A complete, unaltered copy of the listing is needed. Write it out.

---

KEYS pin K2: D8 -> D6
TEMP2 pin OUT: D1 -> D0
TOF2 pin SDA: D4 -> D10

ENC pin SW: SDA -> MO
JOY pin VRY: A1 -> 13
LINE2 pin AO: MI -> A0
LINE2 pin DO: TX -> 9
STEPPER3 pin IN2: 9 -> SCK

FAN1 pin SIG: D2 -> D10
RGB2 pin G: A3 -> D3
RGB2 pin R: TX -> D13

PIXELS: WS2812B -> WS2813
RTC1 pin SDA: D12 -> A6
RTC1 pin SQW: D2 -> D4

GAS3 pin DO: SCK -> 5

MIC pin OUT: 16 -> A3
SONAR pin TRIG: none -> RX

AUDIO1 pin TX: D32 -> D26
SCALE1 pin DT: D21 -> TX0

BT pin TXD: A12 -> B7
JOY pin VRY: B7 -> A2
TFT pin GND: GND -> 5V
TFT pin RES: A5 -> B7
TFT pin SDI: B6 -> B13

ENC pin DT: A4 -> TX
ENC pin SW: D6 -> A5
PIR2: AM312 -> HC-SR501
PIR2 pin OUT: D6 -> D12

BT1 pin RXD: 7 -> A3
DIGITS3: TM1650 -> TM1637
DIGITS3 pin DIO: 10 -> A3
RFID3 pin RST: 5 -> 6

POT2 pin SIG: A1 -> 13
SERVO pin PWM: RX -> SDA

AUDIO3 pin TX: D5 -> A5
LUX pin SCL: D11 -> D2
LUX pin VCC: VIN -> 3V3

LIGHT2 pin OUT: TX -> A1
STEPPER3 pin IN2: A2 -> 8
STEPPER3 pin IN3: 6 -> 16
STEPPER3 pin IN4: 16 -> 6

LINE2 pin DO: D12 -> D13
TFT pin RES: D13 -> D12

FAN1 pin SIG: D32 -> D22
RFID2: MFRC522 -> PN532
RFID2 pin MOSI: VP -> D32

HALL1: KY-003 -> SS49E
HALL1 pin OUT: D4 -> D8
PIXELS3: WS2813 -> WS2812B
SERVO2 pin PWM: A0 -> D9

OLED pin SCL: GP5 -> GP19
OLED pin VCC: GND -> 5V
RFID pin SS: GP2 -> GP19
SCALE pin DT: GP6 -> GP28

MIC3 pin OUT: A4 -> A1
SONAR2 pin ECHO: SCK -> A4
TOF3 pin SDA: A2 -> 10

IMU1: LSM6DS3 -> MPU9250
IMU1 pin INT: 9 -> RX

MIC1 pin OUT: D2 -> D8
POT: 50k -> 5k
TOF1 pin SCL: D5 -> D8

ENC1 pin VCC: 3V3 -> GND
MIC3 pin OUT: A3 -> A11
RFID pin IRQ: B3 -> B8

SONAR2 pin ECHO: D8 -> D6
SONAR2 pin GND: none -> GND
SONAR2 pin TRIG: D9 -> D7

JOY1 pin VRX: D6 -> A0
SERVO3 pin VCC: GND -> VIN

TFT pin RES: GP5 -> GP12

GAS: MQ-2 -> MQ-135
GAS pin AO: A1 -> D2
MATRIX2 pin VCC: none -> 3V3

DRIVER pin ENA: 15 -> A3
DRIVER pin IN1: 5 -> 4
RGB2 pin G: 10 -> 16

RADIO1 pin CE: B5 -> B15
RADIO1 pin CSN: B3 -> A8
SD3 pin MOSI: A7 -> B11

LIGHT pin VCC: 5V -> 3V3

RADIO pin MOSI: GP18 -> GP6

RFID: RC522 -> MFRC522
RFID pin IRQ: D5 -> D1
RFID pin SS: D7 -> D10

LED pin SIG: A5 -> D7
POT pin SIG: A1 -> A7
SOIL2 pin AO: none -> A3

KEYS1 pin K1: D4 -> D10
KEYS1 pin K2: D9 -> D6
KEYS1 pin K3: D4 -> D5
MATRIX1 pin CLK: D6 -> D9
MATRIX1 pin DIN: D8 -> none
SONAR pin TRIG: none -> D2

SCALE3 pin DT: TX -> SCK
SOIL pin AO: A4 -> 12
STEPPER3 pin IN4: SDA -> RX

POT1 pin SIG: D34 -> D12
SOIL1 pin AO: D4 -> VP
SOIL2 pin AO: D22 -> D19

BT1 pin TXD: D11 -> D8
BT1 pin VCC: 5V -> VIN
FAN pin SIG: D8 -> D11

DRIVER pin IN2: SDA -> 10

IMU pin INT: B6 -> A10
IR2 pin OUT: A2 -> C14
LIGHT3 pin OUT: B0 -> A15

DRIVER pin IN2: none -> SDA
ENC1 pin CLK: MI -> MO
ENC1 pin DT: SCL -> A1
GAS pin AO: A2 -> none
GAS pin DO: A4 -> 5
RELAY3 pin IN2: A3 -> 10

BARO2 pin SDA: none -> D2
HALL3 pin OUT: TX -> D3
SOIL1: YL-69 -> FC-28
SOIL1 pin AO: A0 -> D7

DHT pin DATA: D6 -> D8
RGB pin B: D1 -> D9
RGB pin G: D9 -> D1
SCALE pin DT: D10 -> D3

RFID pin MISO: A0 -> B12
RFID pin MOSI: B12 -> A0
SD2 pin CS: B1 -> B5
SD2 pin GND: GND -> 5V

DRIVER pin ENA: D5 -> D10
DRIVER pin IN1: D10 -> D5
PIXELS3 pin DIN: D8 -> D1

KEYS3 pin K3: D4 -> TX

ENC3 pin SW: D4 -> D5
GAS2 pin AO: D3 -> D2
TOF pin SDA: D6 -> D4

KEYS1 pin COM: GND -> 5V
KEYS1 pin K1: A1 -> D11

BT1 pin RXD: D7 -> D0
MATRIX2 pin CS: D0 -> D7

---

## Result for this exercise:
KEYS pin K2: D8 -> D6
TEMP2 pin OUT: D1 -> D0
TOF2 pin SDA: D4 -> D10

ENC pin SW: SDA -> MO
JOY pin VRY: A1 -> 13
LINE2 pin AO: MI -> A0
LINE2 pin DO: TX -> 9
STEPPER3 pin IN2: 9 -> SCK

FAN1 pin SIG: D2 -> D10
RGB2 pin G: A3 -> D3
RGB2 pin R: TX -> D13

PIXELS: WS2812B -> WS2813
RTC1 pin SDA: D12 -> A6
RTC1 pin SQW: D2 -> D4

GAS3 pin DO: SCK -> 5

MIC pin OUT: 16 -> A3
SONAR pin TRIG: none -> RX

AUDIO1 pin TX: D32 -> D26
SCALE1 pin DT: D21 -> TX0

BT pin TXD: A12 -> B7
JOY pin VRY: B7 -> A2
TFT pin GND: GND -> 5V
TFT pin RES: A5 -> B7
TFT pin SDI: B6 -> B13

ENC pin DT: A4 -> TX
ENC pin SW: D6 -> A5
PIR2: AM312 -> HC-SR501
PIR2 pin OUT: D6 -> D12

BT1 pin RXD: 7 -> A3
DIGITS3: TM1650 -> TM1637
DIGITS3 pin DIO: 10 -> A3
RFID3 pin RST: 5 -> 6

POT2 pin SIG: A1 -> 13
SERVO pin PWM: RX -> SDA

AUDIO3 pin TX: D5 -> A5
LUX pin SCL: D11 -> D2
LUX pin VCC: VIN -> 3V3

LIGHT2 pin OUT: TX -> A1
STEPPER3 pin IN2: A2 -> 8
STEPPER3 pin IN3: 6 -> 16
STEPPER3 pin IN4: 16 -> 6

LINE2 pin DO: D12 -> D13
TFT pin RES: D13 -> D12

FAN1 pin SIG: D32 -> D22
RFID2: MFRC522 -> PN532
RFID2 pin MOSI: VP -> D32

HALL1: KY-003 -> SS49E
HALL1 pin OUT: D4 -> D8
PIXELS3: WS2813 -> WS2812B
SERVO2 pin PWM: A0 -> D9

OLED pin SCL: GP5 -> GP19
OLED pin VCC: GND -> 5V
RFID pin SS: GP2 -> GP19
SCALE pin DT: GP6 -> GP28

MIC3 pin OUT: A4 -> A1
SONAR2 pin ECHO: SCK -> A4
TOF3 pin SDA: A2 -> 10

IMU1: LSM6DS3 -> MPU9250
IMU1 pin INT: 9 -> RX

MIC1 pin OUT: D2 -> D8
POT: 50k -> 5k
TOF1 pin SCL: D5 -> D8

ENC1 pin VCC: 3V3 -> GND
MIC3 pin OUT: A3 -> A11
RFID pin IRQ: B3 -> B8

SONAR2 pin ECHO: D8 -> D6
SONAR2 pin GND: none -> GND
SONAR2 pin TRIG: D9 -> D7

JOY1 pin VRX: D6 -> A0
SERVO3 pin VCC: GND -> VIN

TFT pin RES: GP5 -> GP12

GAS: MQ-2 -> MQ-135
GAS pin AO: A1 -> D2
MATRIX2 pin VCC: none -> 3V3

DRIVER pin ENA: 15 -> A3
DRIVER pin IN1: 5 -> 4
RGB2 pin G: 10 -> 16

RADIO1 pin CE: B5 -> B15
RADIO1 pin CSN: B3 -> A8
SD3 pin MOSI: A7 -> B11

LIGHT pin VCC: 5V -> 3V3

RADIO pin MOSI: GP18 -> GP6

RFID: RC522 -> MFRC522
RFID pin IRQ: D5 -> D1
RFID pin SS: D7 -> D10

LED pin SIG: A5 -> D7
POT pin SIG: A1 -> A7
SOIL2 pin AO: none -> A3

KEYS1 pin K1: D4 -> D10
KEYS1 pin K2: D9 -> D6
KEYS1 pin K3: D4 -> D5
MATRIX1 pin CLK: D6 -> D9
MATRIX1 pin DIN: D8 -> none
SONAR pin TRIG: none -> D2

SCALE3 pin DT: TX -> SCK
SOIL pin AO: A4 -> 12
STEPPER3 pin IN4: SDA -> RX

POT1 pin SIG: D34 -> D12
SOIL1 pin AO: D4 -> VP
SOIL2 pin AO: D22 -> D19

BT1 pin TXD: D11 -> D8
BT1 pin VCC: 5V -> VIN
FAN pin SIG: D8 -> D11

DRIVER pin IN2: SDA -> 10

IMU pin INT: B6 -> A10
IR2 pin OUT: A2 -> C14
LIGHT3 pin OUT: B0 -> A15

DRIVER pin IN2: none -> SDA
ENC1 pin CLK: MI -> MO
ENC1 pin DT: SCL -> A1
GAS pin AO: A2 -> none
GAS pin DO: A4 -> 5
RELAY3 pin IN2: A3 -> 10

BARO2 pin SDA: none -> D2
HALL3 pin OUT: TX -> D3
SOIL1: YL-69 -> FC-28
SOIL1 pin AO: A0 -> D7

DHT pin DATA: D6 -> D8
RGB pin B: D1 -> D9
RGB pin G: D9 -> D1
SCALE pin DT: D10 -> D3

RFID pin MISO: A0 -> B12
RFID pin MOSI: B12 -> A0
SD2 pin CS: B1 -> B5
SD2 pin GND: GND -> 5V

DRIVER pin ENA: D5 -> D10
DRIVER pin IN1: D10 -> D5
PIXELS3 pin DIN: D8 -> D1

KEYS3 pin K3: D4 -> TX

ENC3 pin SW: D4 -> D5
GAS2 pin AO: D3 -> D2
TOF pin SDA: D6 -> D4

KEYS1 pin COM: GND -> 5V
KEYS1 pin K1: A1 -> D11

BT1 pin RXD: D7 -> D0
MATRIX2 pin CS: D0 -> D7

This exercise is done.